Your task is to repeat exactly the lines from the one with "Provide list of" through the end of the records, both included; please leave the pictures out.

Dataset excerpts
===============

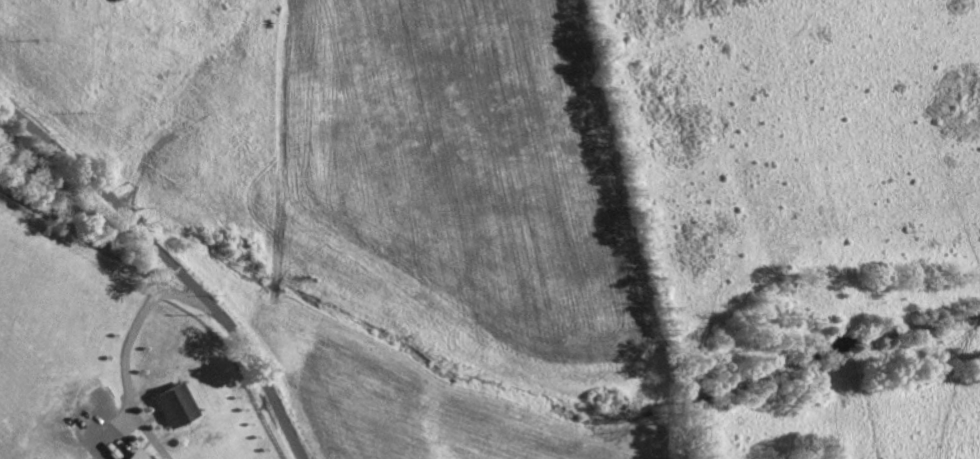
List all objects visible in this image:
road: (112, 253)
road: (172, 261)
road: (127, 348)
building: (176, 407)
building: (137, 455)

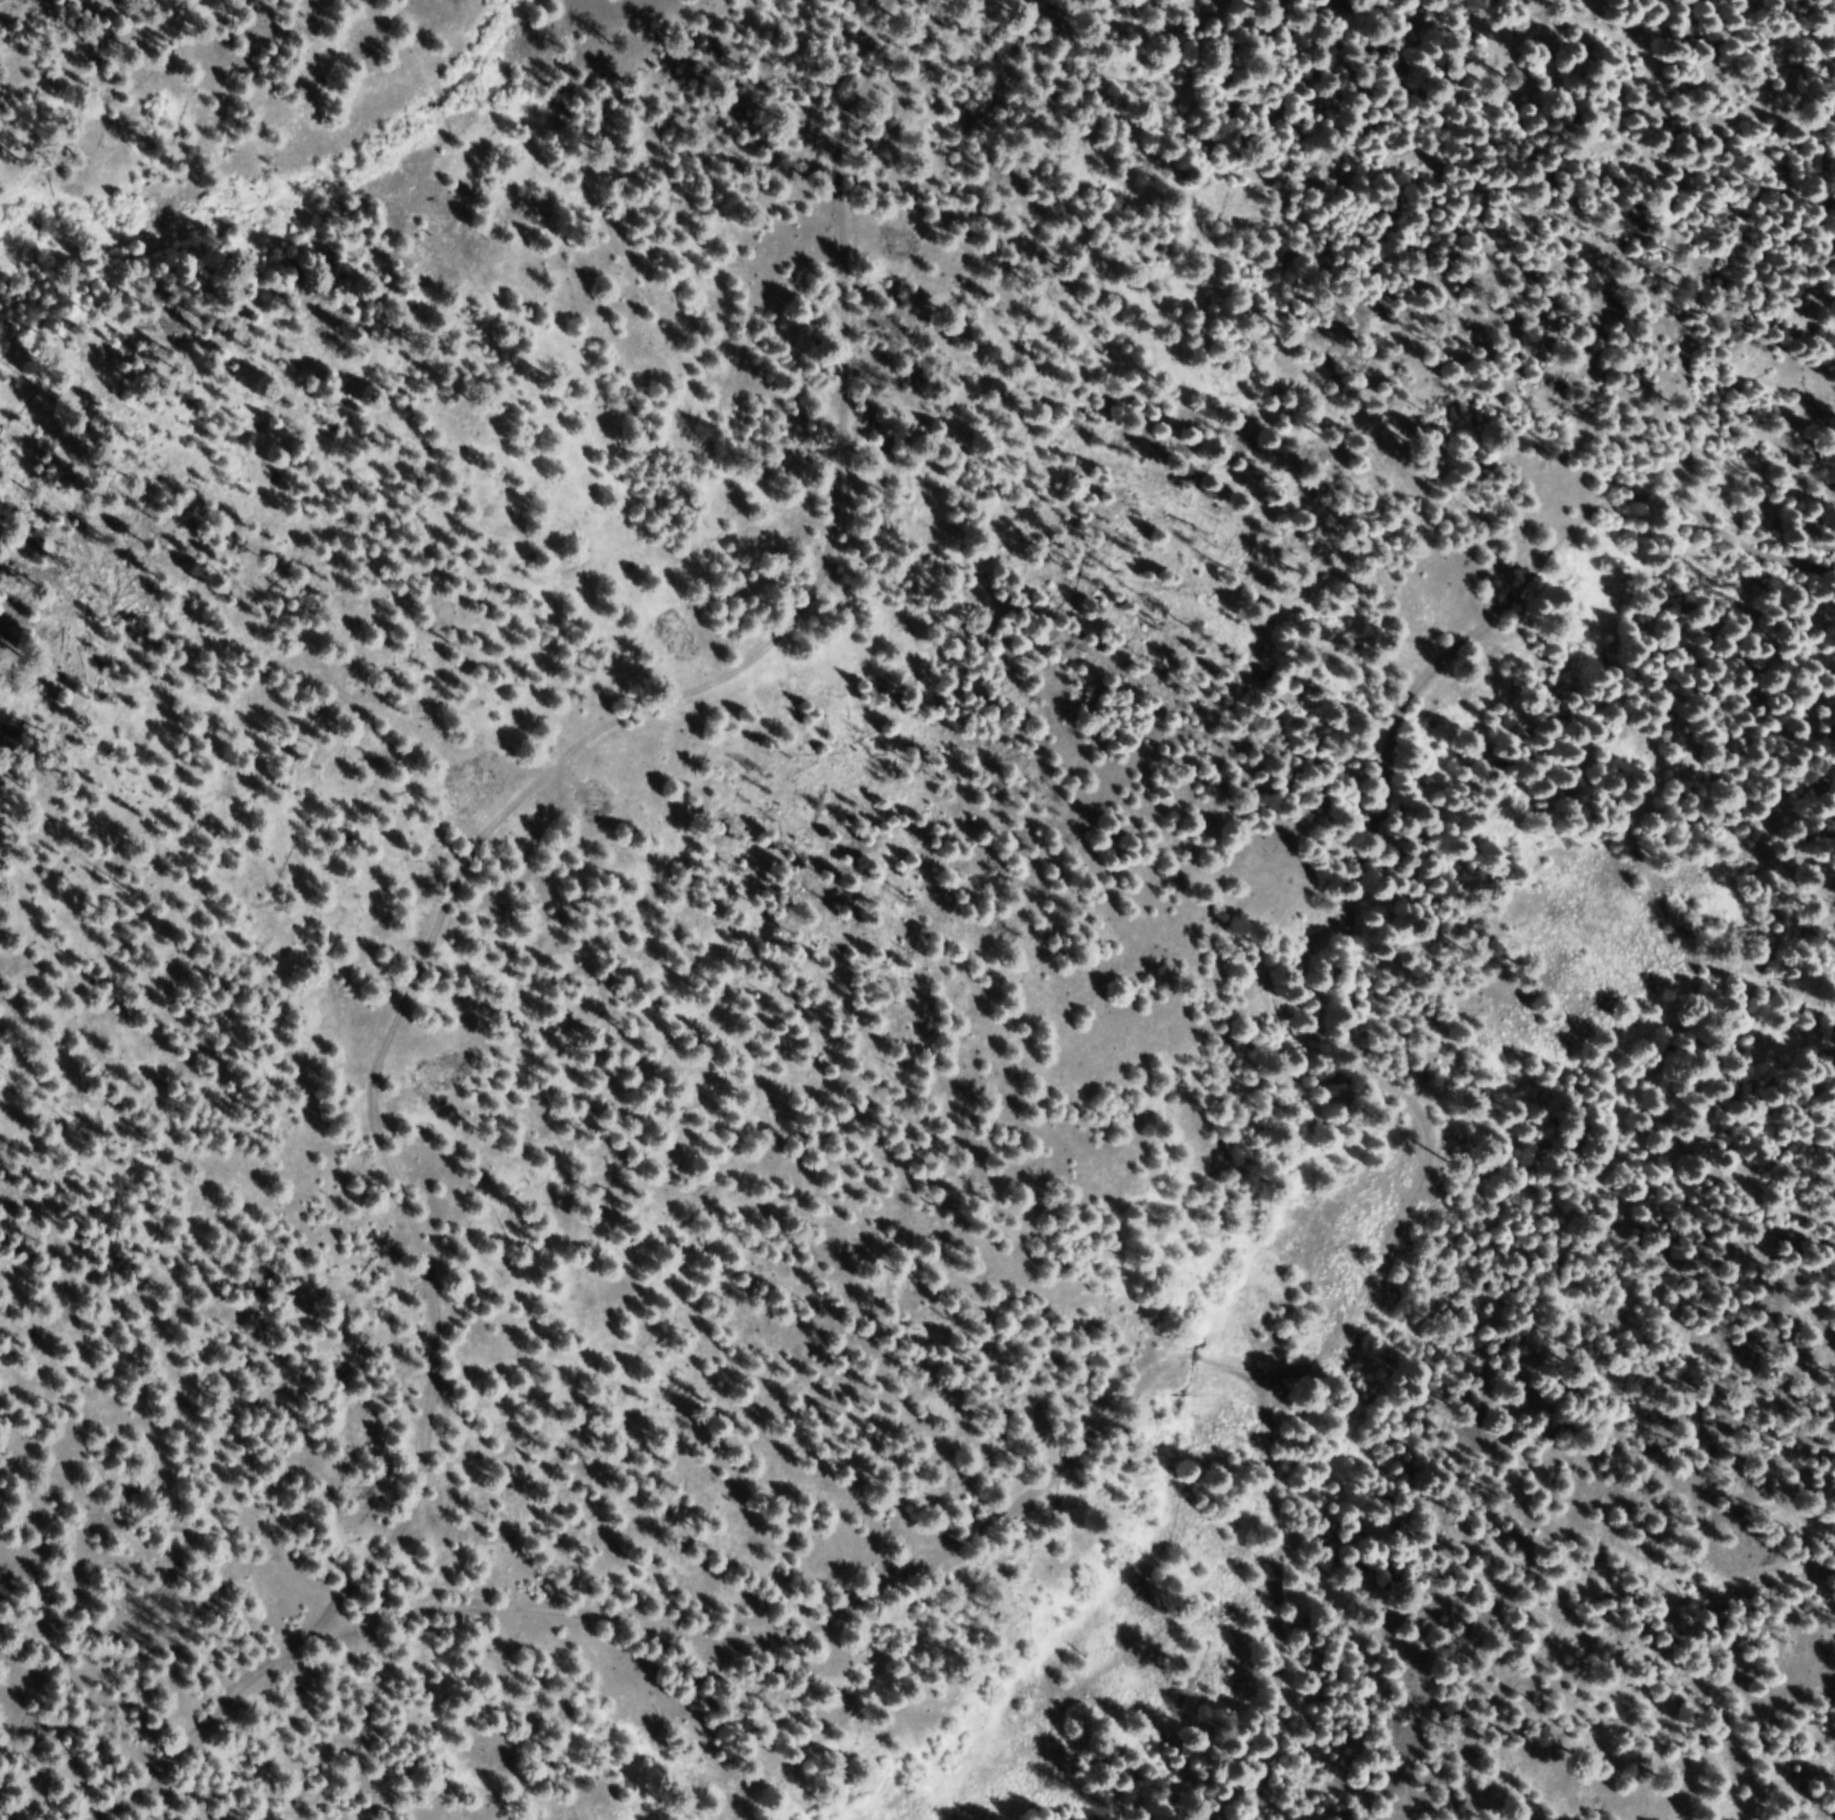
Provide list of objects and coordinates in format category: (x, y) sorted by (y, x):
road: (1375, 821)
road: (418, 918)
road: (992, 1518)

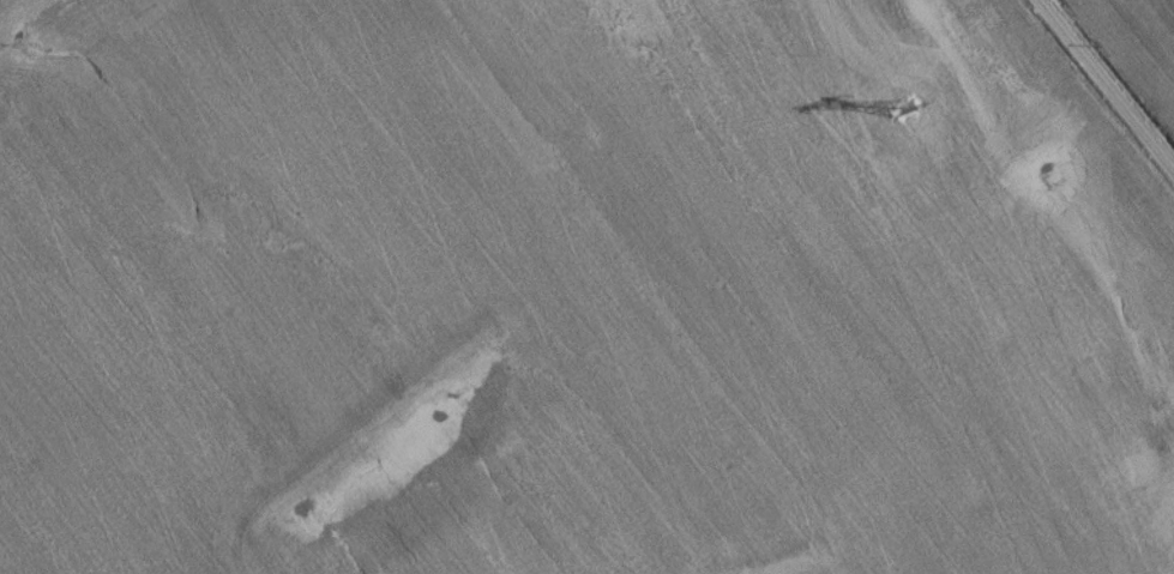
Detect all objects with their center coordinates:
road: (1102, 88)
power tower: (895, 116)

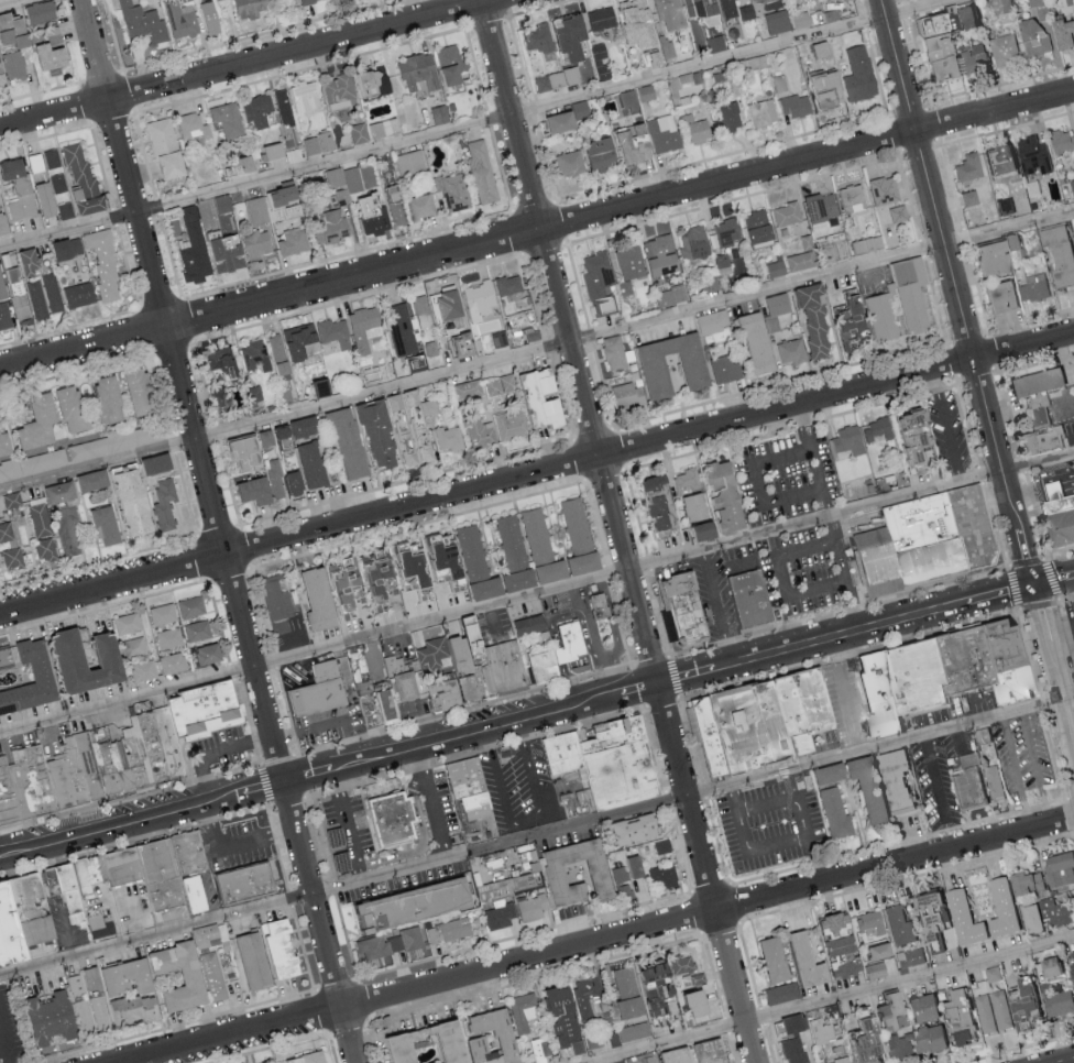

===============

▶ _Task response_:
Provide list of objects and coordinates in format category: (x, y) sorted by (y, x):
road: (1375, 821)
road: (418, 918)
road: (992, 1518)

Detect all objects with their center coordinates:
road: (1102, 88)
power tower: (895, 116)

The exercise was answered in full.